• [REQUIRED WORK]: Beneath this instruction is a listing; print exactly the lines in it starting at the line that contains "V1: AC 100mV (0V, SIG10) -> AC 6V (0V, SIG10)" and going through the line that contains "IC1 pin PROG: SIG5 -> SIG6".

• [DATA SHOWN]:
--------

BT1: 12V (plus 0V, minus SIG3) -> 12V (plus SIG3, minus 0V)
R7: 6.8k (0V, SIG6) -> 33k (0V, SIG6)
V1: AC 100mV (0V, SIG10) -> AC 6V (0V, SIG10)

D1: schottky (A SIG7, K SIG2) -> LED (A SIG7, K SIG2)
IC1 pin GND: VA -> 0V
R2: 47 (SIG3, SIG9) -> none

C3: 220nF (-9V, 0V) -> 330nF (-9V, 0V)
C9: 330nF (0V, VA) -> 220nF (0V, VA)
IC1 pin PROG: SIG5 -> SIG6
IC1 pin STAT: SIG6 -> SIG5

--------

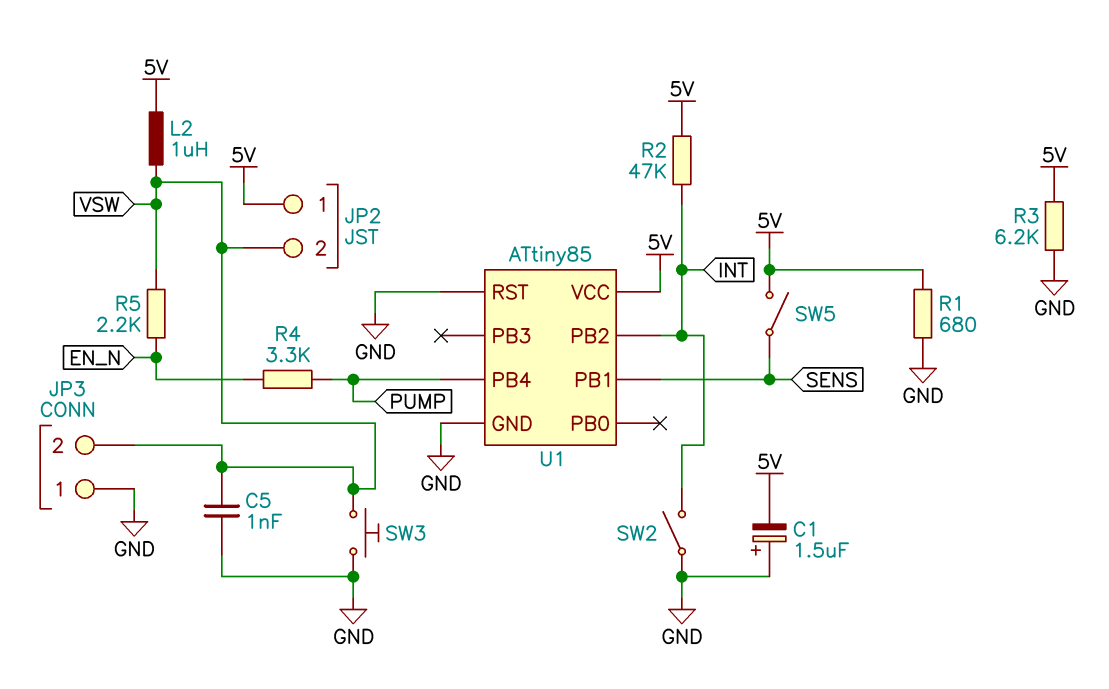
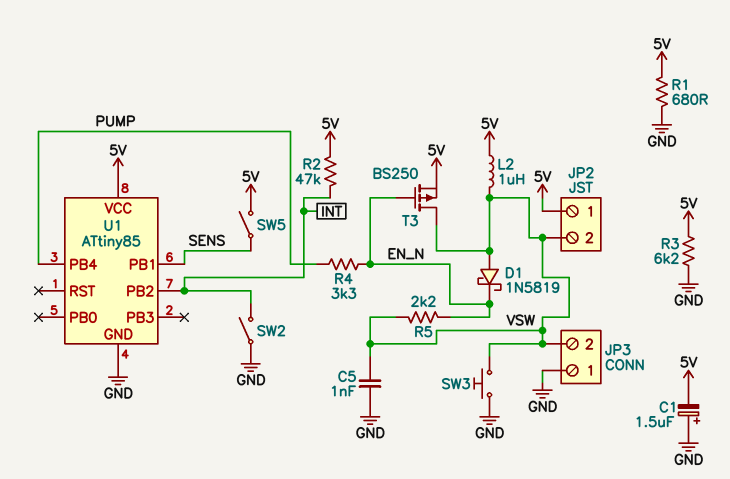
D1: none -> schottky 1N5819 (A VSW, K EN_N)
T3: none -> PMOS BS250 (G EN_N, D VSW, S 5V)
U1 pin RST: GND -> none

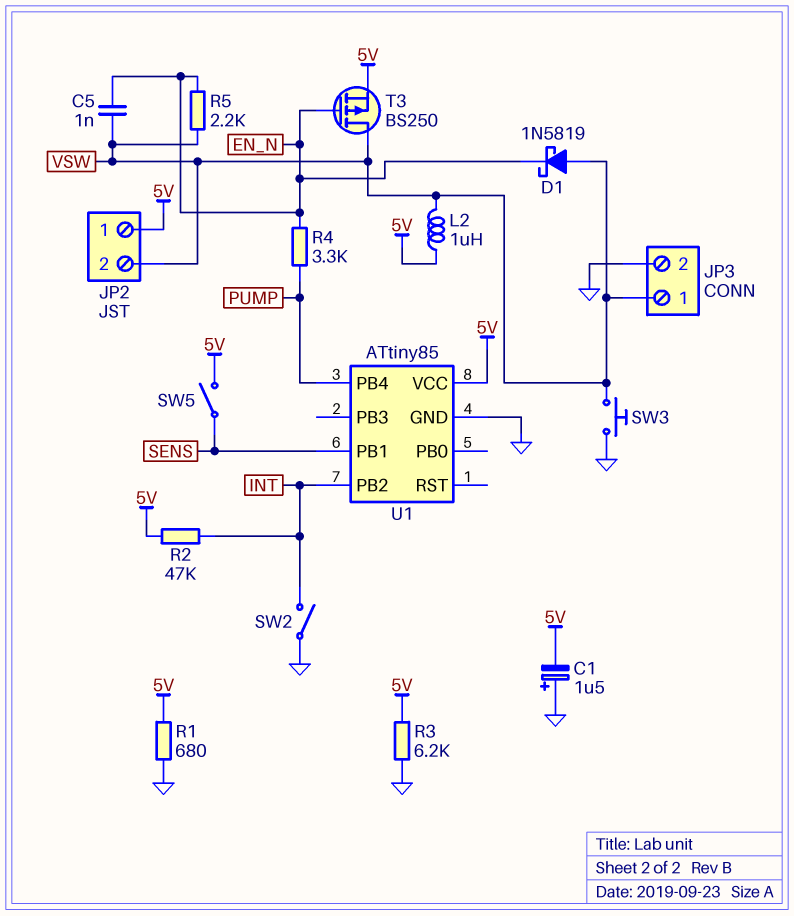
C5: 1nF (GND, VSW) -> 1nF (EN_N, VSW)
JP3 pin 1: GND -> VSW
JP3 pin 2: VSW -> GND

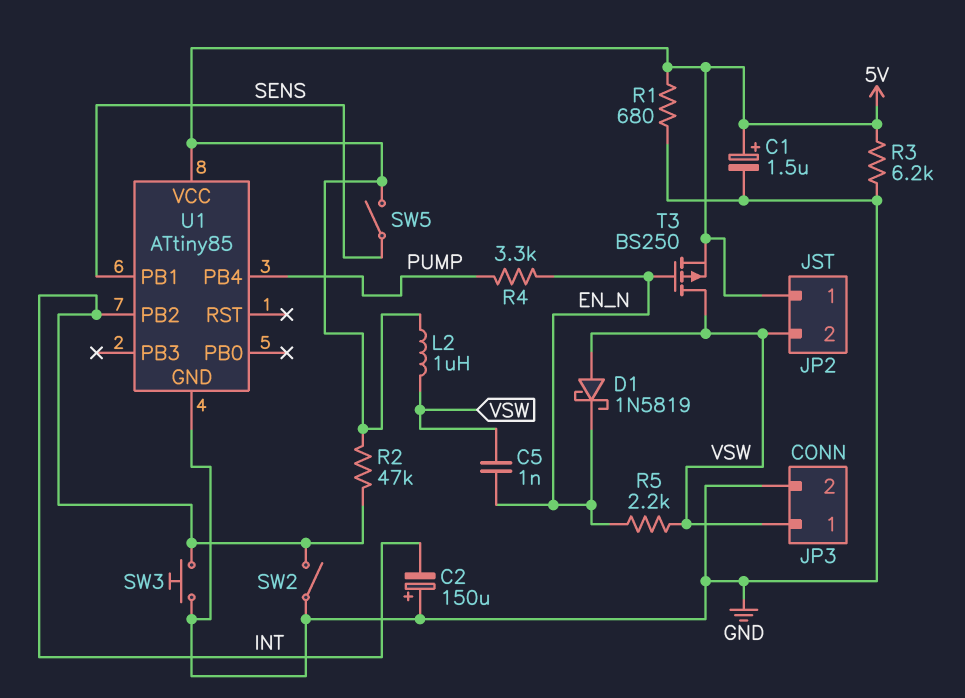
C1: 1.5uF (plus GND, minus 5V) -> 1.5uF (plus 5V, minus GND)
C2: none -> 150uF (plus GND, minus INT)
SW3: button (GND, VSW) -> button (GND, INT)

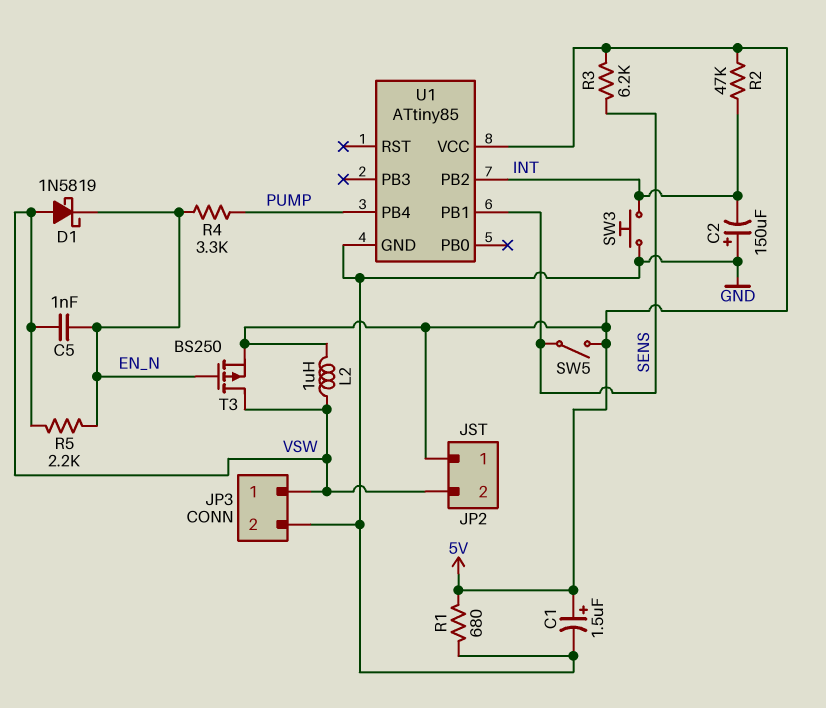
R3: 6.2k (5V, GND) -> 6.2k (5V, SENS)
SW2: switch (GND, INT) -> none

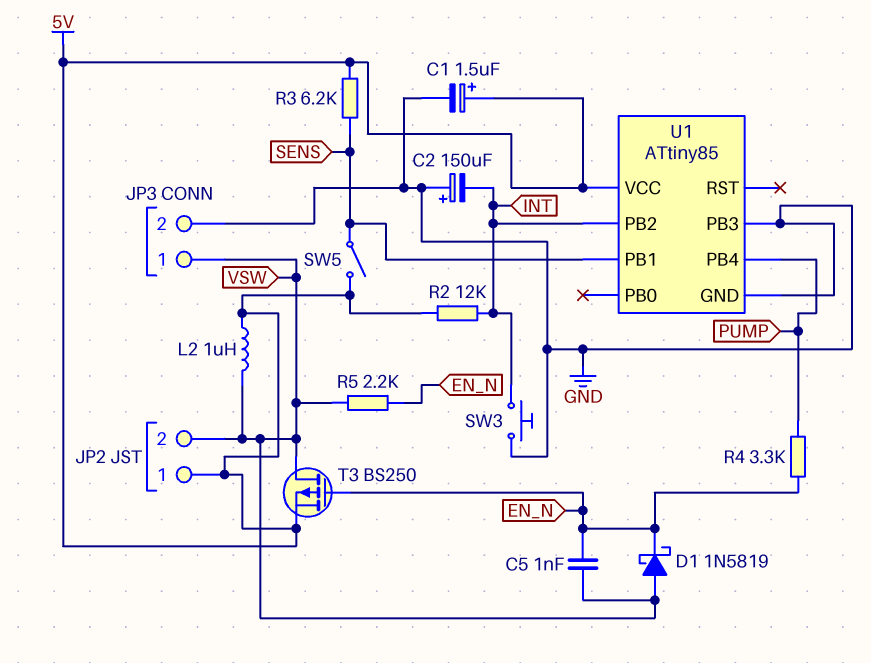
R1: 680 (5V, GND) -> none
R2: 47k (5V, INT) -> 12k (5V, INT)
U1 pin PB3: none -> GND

--------

• [ANSWER FOR THIS EXERCISE]:
V1: AC 100mV (0V, SIG10) -> AC 6V (0V, SIG10)

D1: schottky (A SIG7, K SIG2) -> LED (A SIG7, K SIG2)
IC1 pin GND: VA -> 0V
R2: 47 (SIG3, SIG9) -> none

C3: 220nF (-9V, 0V) -> 330nF (-9V, 0V)
C9: 330nF (0V, VA) -> 220nF (0V, VA)
IC1 pin PROG: SIG5 -> SIG6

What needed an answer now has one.